THE DATA →
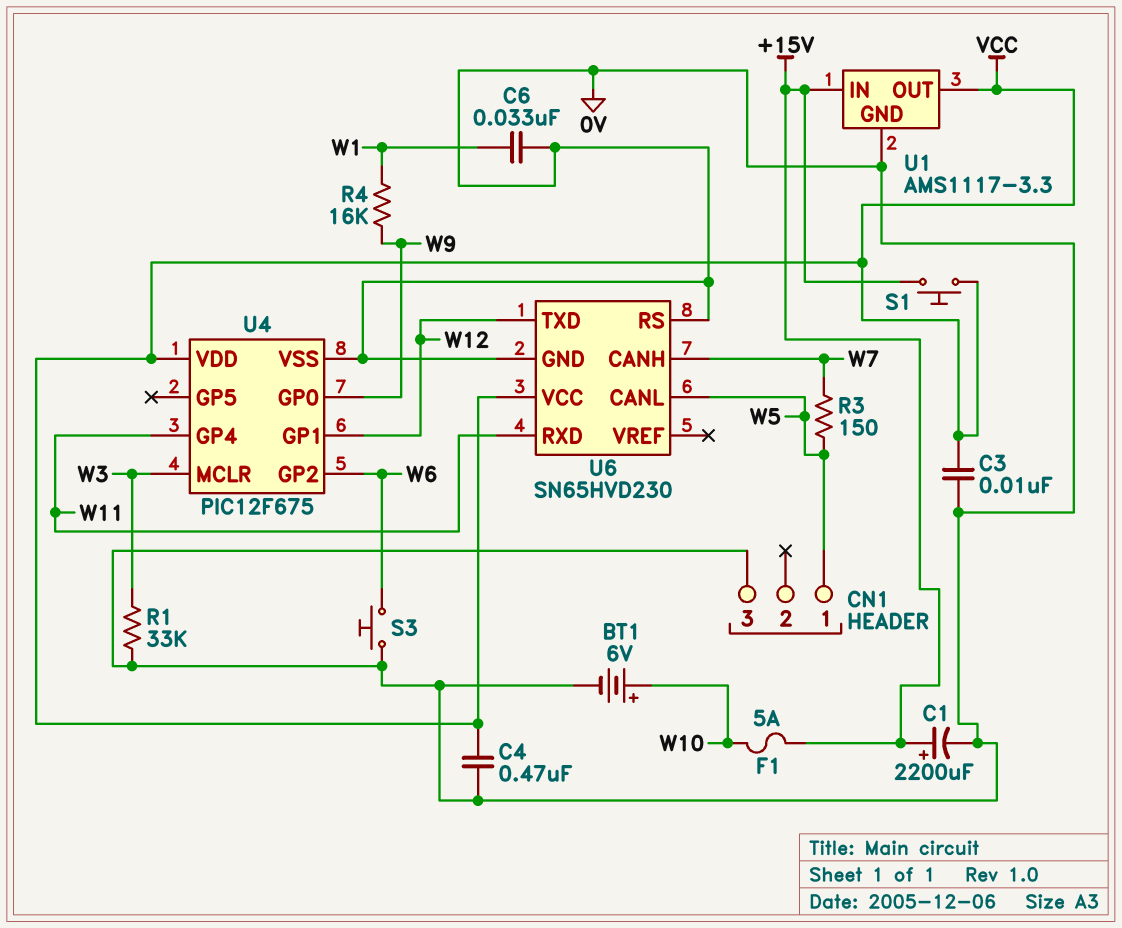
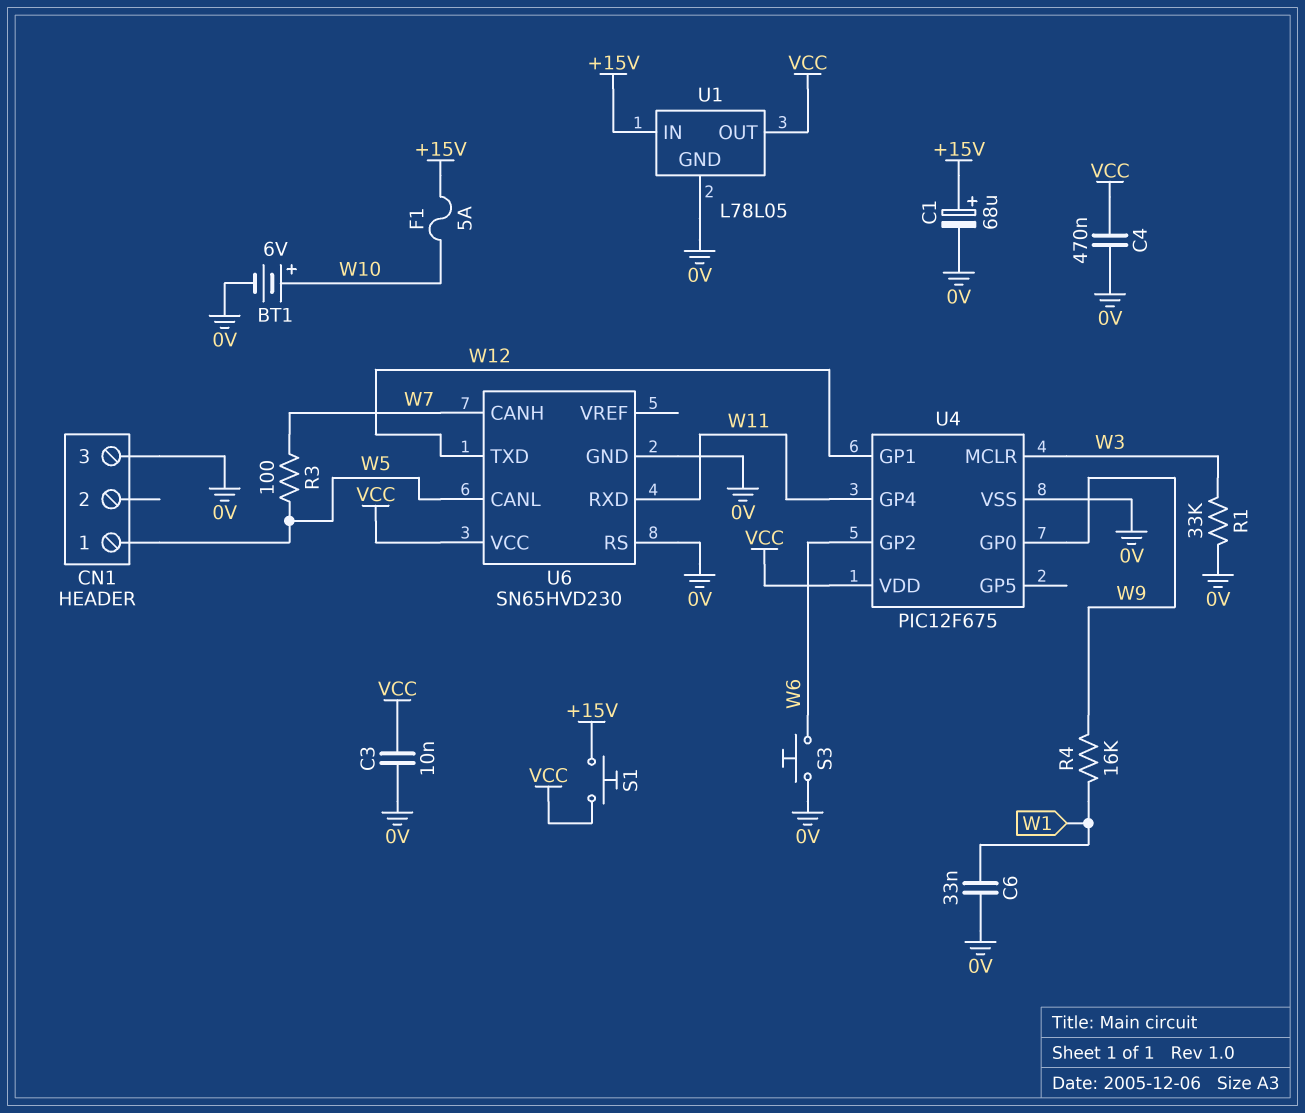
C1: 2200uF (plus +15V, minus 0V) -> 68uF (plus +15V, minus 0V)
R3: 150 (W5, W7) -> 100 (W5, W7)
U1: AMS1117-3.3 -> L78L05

==

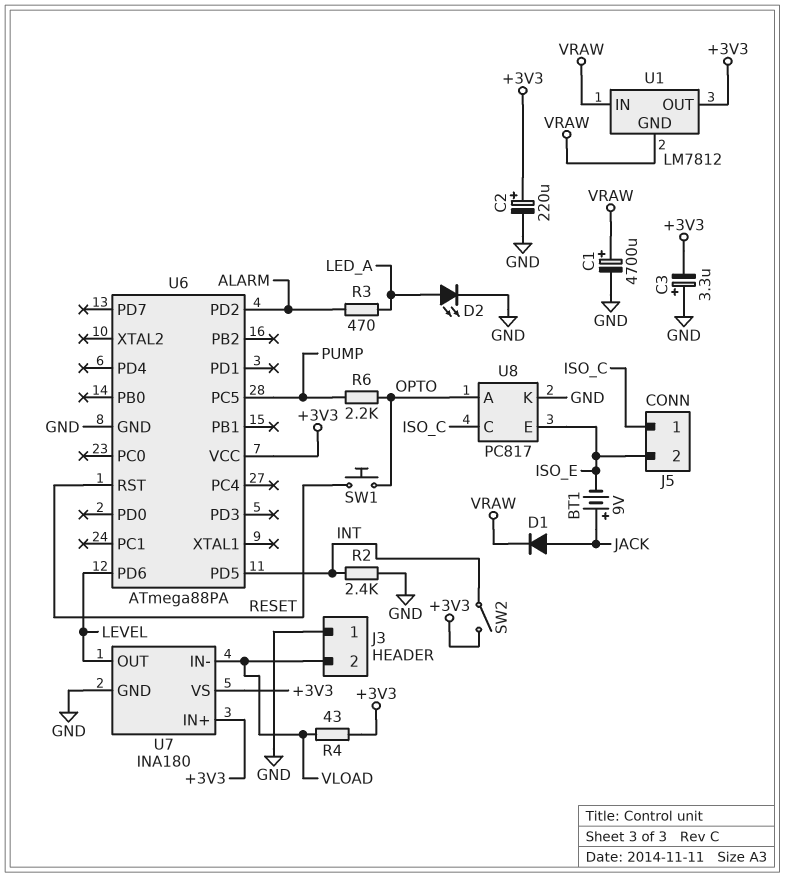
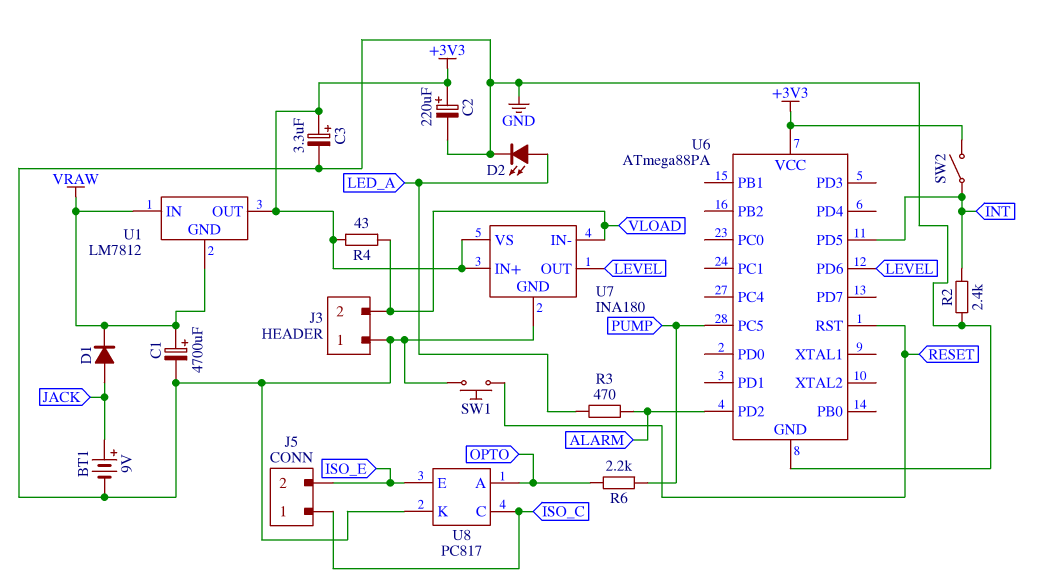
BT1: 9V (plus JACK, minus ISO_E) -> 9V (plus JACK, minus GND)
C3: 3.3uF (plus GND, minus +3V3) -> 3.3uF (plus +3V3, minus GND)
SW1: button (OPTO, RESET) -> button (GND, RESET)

---

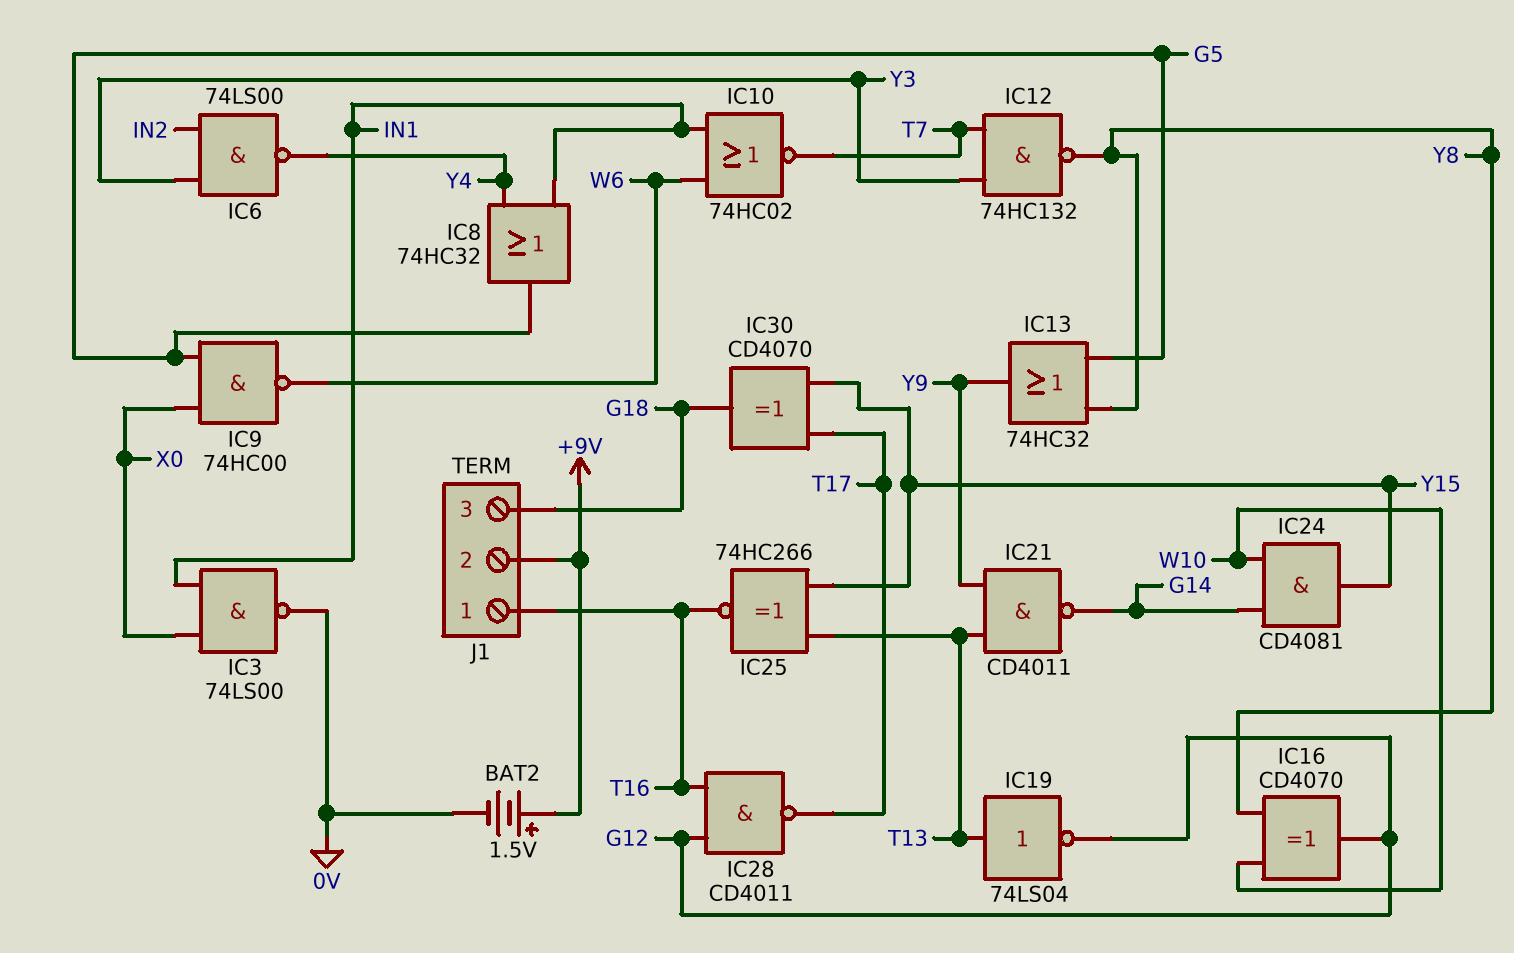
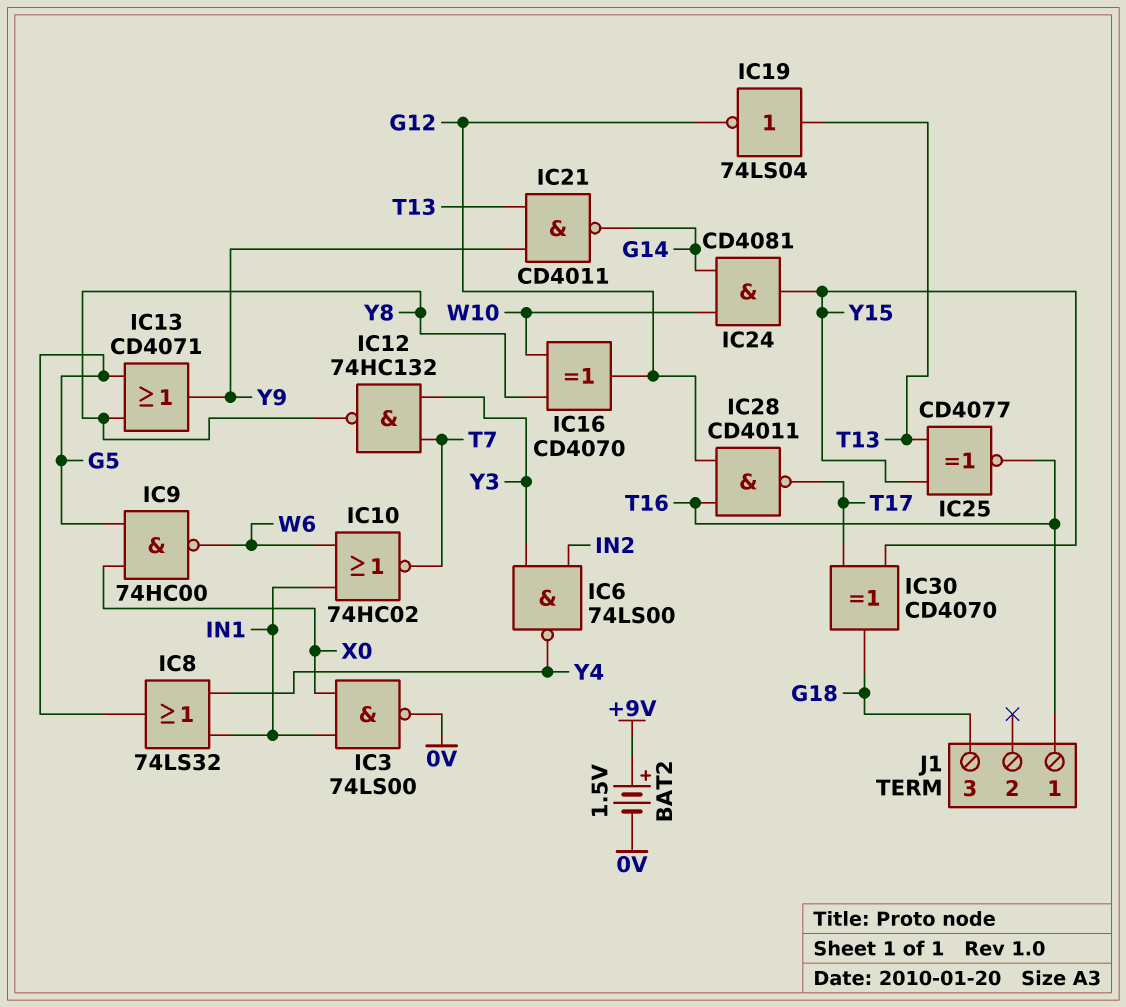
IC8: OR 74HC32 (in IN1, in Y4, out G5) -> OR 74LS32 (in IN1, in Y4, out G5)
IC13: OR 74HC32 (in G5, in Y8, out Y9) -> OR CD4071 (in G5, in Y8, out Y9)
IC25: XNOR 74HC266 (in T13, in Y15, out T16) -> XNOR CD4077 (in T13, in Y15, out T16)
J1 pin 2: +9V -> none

WHAT IS EXPECTED → Copy the entries above exactly, but only from the line holding "C3: 3.3uF (plus" through the line holding "SW1: button (OPTO, RESET)", both included.

OUTPUT FOR THIS EXERCISE →
C3: 3.3uF (plus GND, minus +3V3) -> 3.3uF (plus +3V3, minus GND)
SW1: button (OPTO, RESET) -> button (GND, RESET)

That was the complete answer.